DIRECTIVE: Reproduce all the records word for word. Omit images.

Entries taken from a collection

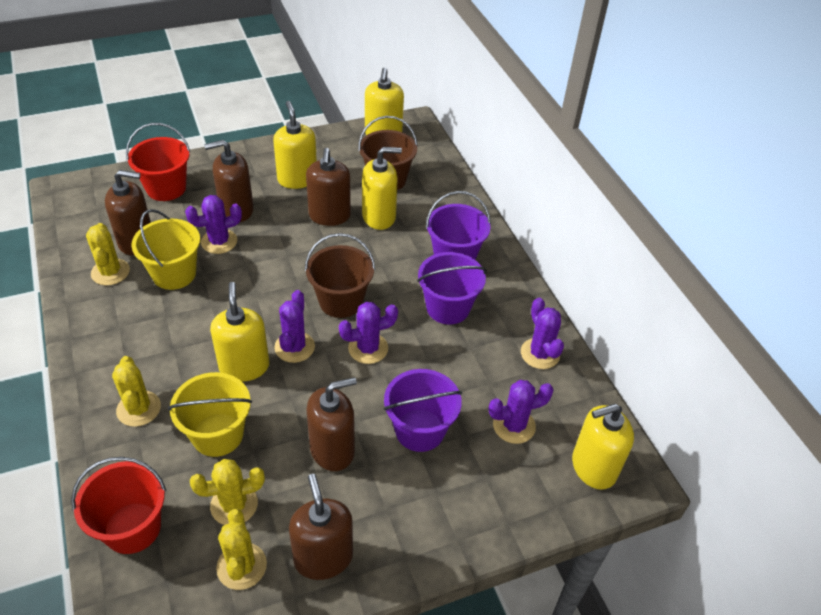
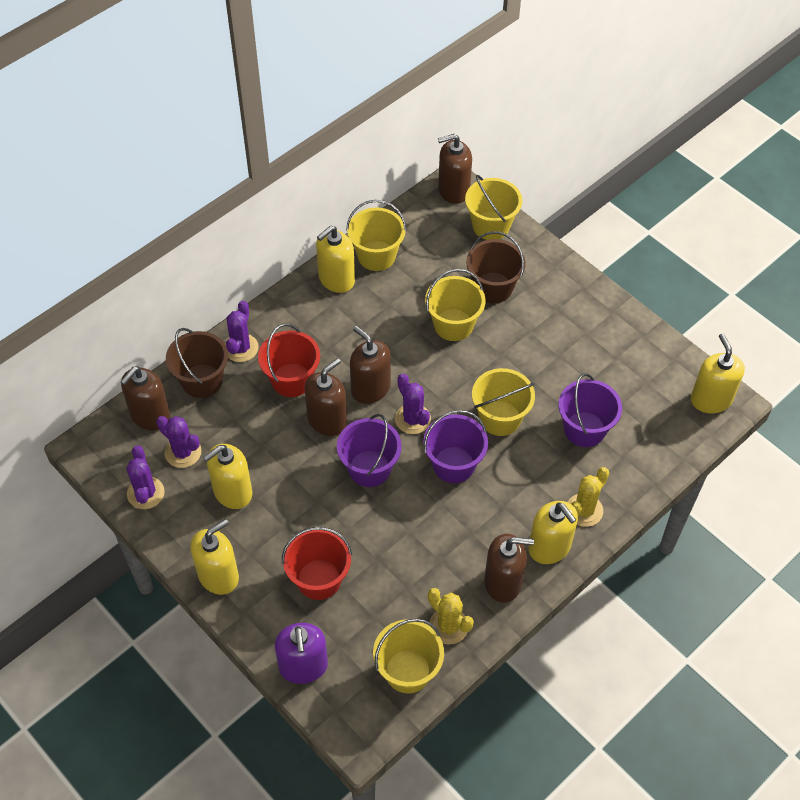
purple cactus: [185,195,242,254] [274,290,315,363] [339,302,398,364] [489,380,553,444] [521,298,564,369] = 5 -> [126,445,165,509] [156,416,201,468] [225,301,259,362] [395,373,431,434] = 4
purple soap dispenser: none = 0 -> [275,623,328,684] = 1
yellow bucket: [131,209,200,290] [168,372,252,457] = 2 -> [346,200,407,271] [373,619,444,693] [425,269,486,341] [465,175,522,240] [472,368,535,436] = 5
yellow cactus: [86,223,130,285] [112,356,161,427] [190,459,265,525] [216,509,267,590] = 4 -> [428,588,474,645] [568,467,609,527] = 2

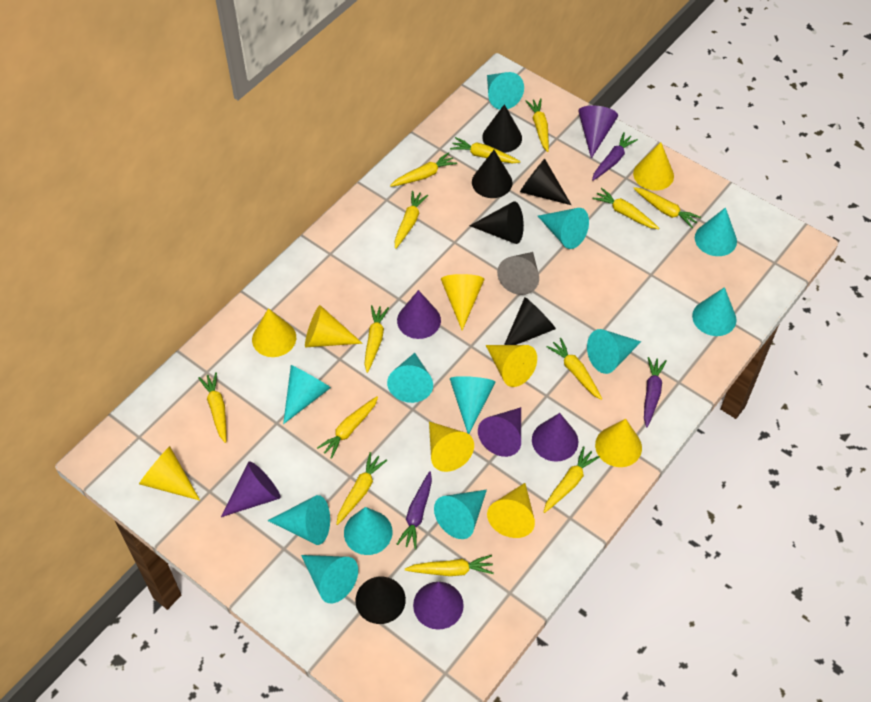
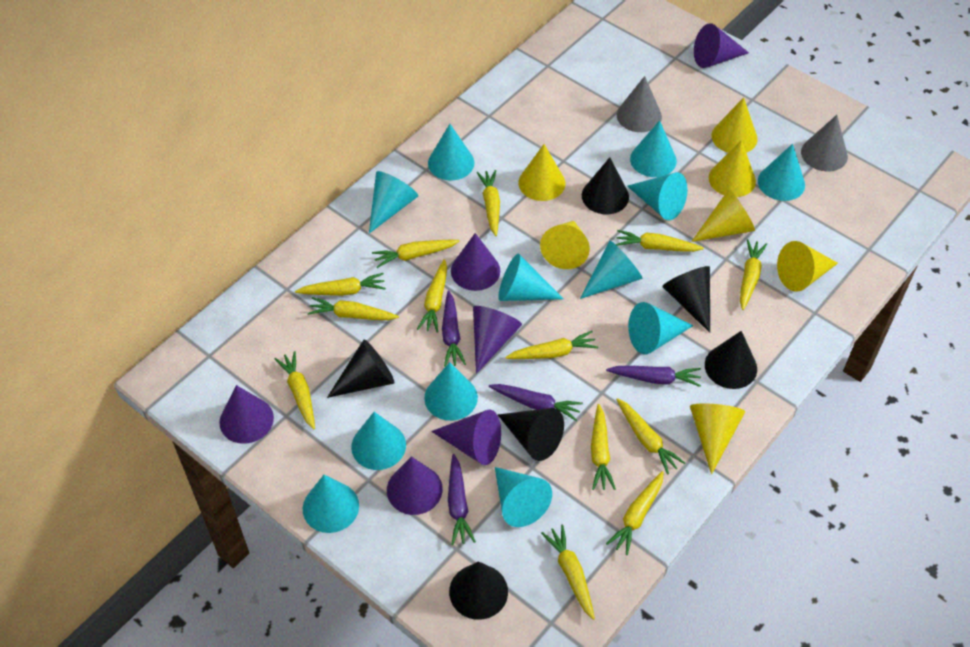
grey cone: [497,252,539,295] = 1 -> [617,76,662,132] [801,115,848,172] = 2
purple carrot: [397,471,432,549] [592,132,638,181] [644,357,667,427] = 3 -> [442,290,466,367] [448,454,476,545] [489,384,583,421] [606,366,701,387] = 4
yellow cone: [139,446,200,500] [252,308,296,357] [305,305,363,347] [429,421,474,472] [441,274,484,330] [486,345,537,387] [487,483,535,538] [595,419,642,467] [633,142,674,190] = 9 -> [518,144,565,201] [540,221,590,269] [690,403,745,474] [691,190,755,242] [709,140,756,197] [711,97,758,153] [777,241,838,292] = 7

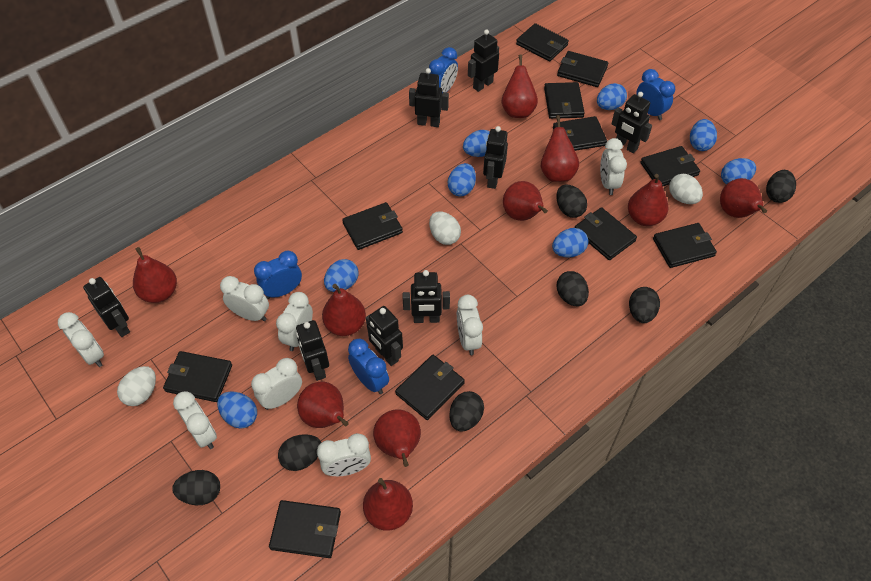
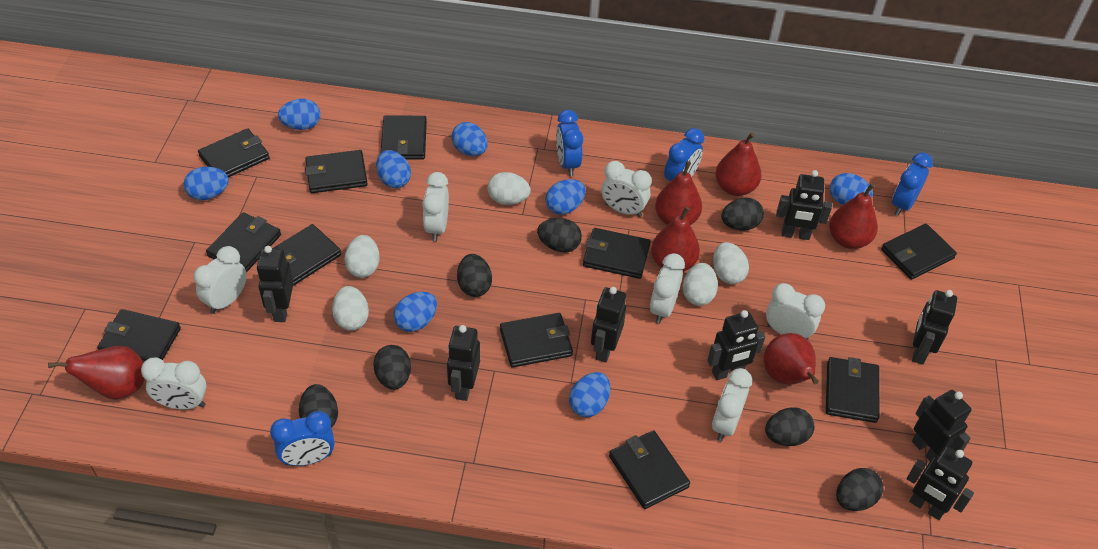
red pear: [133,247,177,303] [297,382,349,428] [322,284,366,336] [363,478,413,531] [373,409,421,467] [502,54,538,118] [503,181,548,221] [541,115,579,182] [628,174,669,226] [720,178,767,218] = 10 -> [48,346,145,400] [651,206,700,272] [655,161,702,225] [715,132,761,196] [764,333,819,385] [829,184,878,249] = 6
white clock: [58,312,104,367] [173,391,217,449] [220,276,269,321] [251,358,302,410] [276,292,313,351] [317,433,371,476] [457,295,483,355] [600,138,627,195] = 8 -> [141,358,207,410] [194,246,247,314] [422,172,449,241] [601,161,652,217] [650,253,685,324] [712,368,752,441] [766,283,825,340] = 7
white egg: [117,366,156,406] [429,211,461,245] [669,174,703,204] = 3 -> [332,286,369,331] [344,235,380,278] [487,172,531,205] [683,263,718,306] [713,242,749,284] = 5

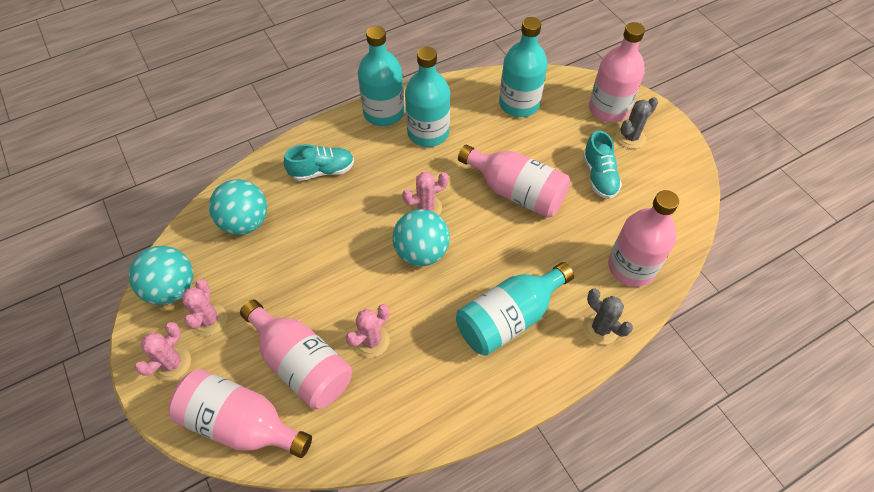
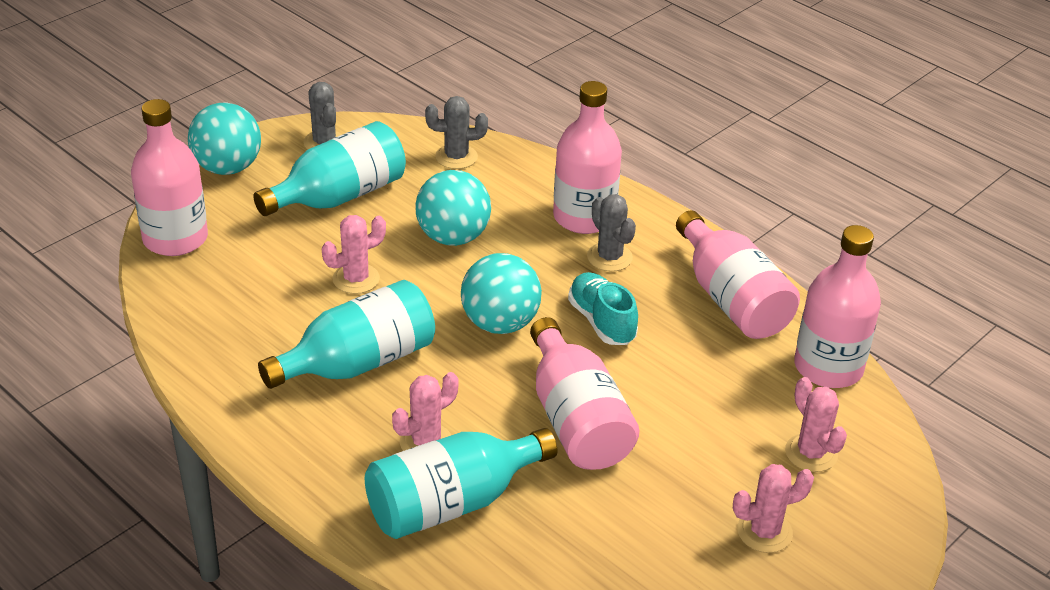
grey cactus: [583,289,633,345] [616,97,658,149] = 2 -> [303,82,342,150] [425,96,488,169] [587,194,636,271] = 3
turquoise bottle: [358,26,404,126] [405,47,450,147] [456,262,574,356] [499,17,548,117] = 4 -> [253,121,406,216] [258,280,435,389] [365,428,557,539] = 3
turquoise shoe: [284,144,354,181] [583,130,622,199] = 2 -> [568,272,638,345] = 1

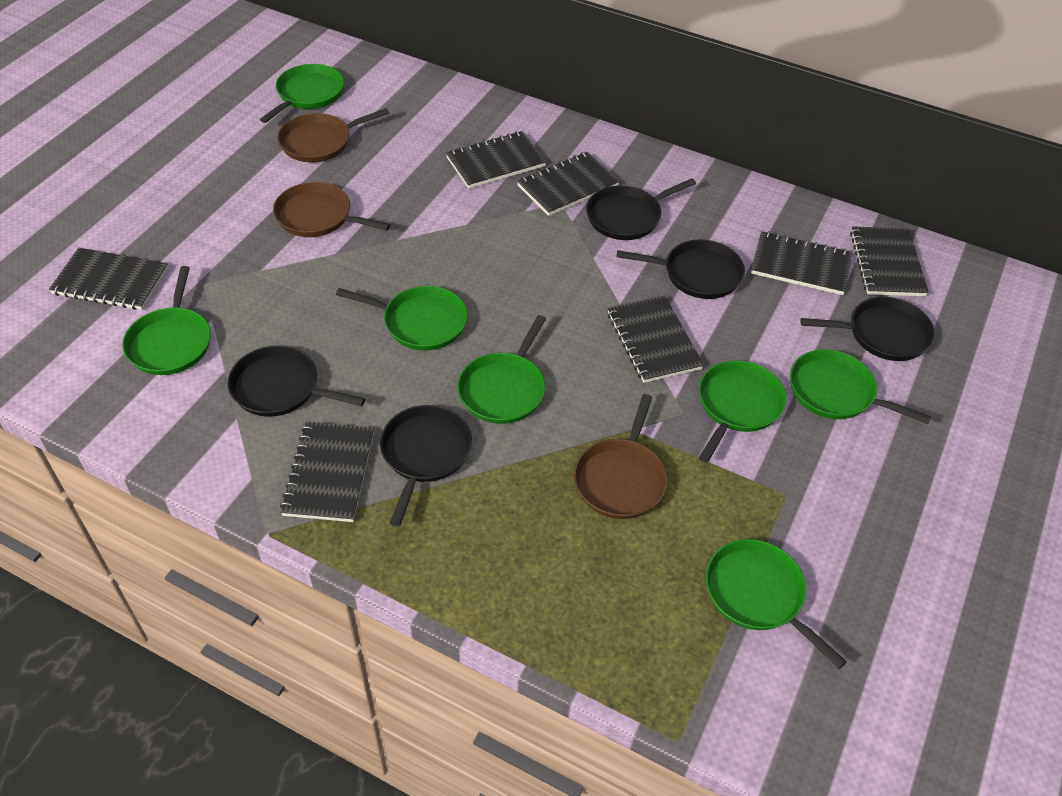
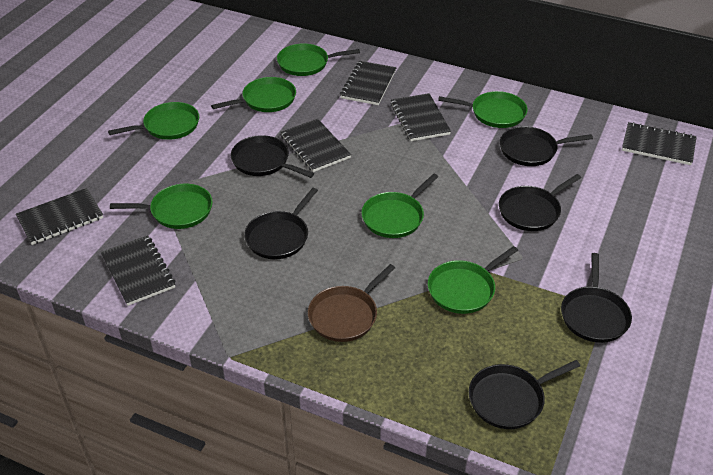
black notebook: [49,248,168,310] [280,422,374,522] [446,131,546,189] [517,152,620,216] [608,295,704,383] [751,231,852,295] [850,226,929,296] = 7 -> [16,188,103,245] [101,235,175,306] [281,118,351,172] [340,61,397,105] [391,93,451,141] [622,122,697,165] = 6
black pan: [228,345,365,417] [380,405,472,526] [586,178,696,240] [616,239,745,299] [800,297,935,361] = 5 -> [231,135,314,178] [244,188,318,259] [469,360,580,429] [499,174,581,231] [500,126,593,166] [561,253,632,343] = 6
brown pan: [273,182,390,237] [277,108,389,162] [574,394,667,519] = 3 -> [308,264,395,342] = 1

EXPECTED ANSWER:
purple cactus: [185,195,242,254] [274,290,315,363] [339,302,398,364] [489,380,553,444] [521,298,564,369] = 5 -> [126,445,165,509] [156,416,201,468] [225,301,259,362] [395,373,431,434] = 4
purple soap dispenser: none = 0 -> [275,623,328,684] = 1
yellow bucket: [131,209,200,290] [168,372,252,457] = 2 -> [346,200,407,271] [373,619,444,693] [425,269,486,341] [465,175,522,240] [472,368,535,436] = 5
yellow cactus: [86,223,130,285] [112,356,161,427] [190,459,265,525] [216,509,267,590] = 4 -> [428,588,474,645] [568,467,609,527] = 2

grey cone: [497,252,539,295] = 1 -> [617,76,662,132] [801,115,848,172] = 2
purple carrot: [397,471,432,549] [592,132,638,181] [644,357,667,427] = 3 -> [442,290,466,367] [448,454,476,545] [489,384,583,421] [606,366,701,387] = 4
yellow cone: [139,446,200,500] [252,308,296,357] [305,305,363,347] [429,421,474,472] [441,274,484,330] [486,345,537,387] [487,483,535,538] [595,419,642,467] [633,142,674,190] = 9 -> [518,144,565,201] [540,221,590,269] [690,403,745,474] [691,190,755,242] [709,140,756,197] [711,97,758,153] [777,241,838,292] = 7

red pear: [133,247,177,303] [297,382,349,428] [322,284,366,336] [363,478,413,531] [373,409,421,467] [502,54,538,118] [503,181,548,221] [541,115,579,182] [628,174,669,226] [720,178,767,218] = 10 -> [48,346,145,400] [651,206,700,272] [655,161,702,225] [715,132,761,196] [764,333,819,385] [829,184,878,249] = 6
white clock: [58,312,104,367] [173,391,217,449] [220,276,269,321] [251,358,302,410] [276,292,313,351] [317,433,371,476] [457,295,483,355] [600,138,627,195] = 8 -> [141,358,207,410] [194,246,247,314] [422,172,449,241] [601,161,652,217] [650,253,685,324] [712,368,752,441] [766,283,825,340] = 7
white egg: [117,366,156,406] [429,211,461,245] [669,174,703,204] = 3 -> [332,286,369,331] [344,235,380,278] [487,172,531,205] [683,263,718,306] [713,242,749,284] = 5

grey cactus: [583,289,633,345] [616,97,658,149] = 2 -> [303,82,342,150] [425,96,488,169] [587,194,636,271] = 3
turquoise bottle: [358,26,404,126] [405,47,450,147] [456,262,574,356] [499,17,548,117] = 4 -> [253,121,406,216] [258,280,435,389] [365,428,557,539] = 3
turquoise shoe: [284,144,354,181] [583,130,622,199] = 2 -> [568,272,638,345] = 1

black notebook: [49,248,168,310] [280,422,374,522] [446,131,546,189] [517,152,620,216] [608,295,704,383] [751,231,852,295] [850,226,929,296] = 7 -> [16,188,103,245] [101,235,175,306] [281,118,351,172] [340,61,397,105] [391,93,451,141] [622,122,697,165] = 6
black pan: [228,345,365,417] [380,405,472,526] [586,178,696,240] [616,239,745,299] [800,297,935,361] = 5 -> [231,135,314,178] [244,188,318,259] [469,360,580,429] [499,174,581,231] [500,126,593,166] [561,253,632,343] = 6
brown pan: [273,182,390,237] [277,108,389,162] [574,394,667,519] = 3 -> [308,264,395,342] = 1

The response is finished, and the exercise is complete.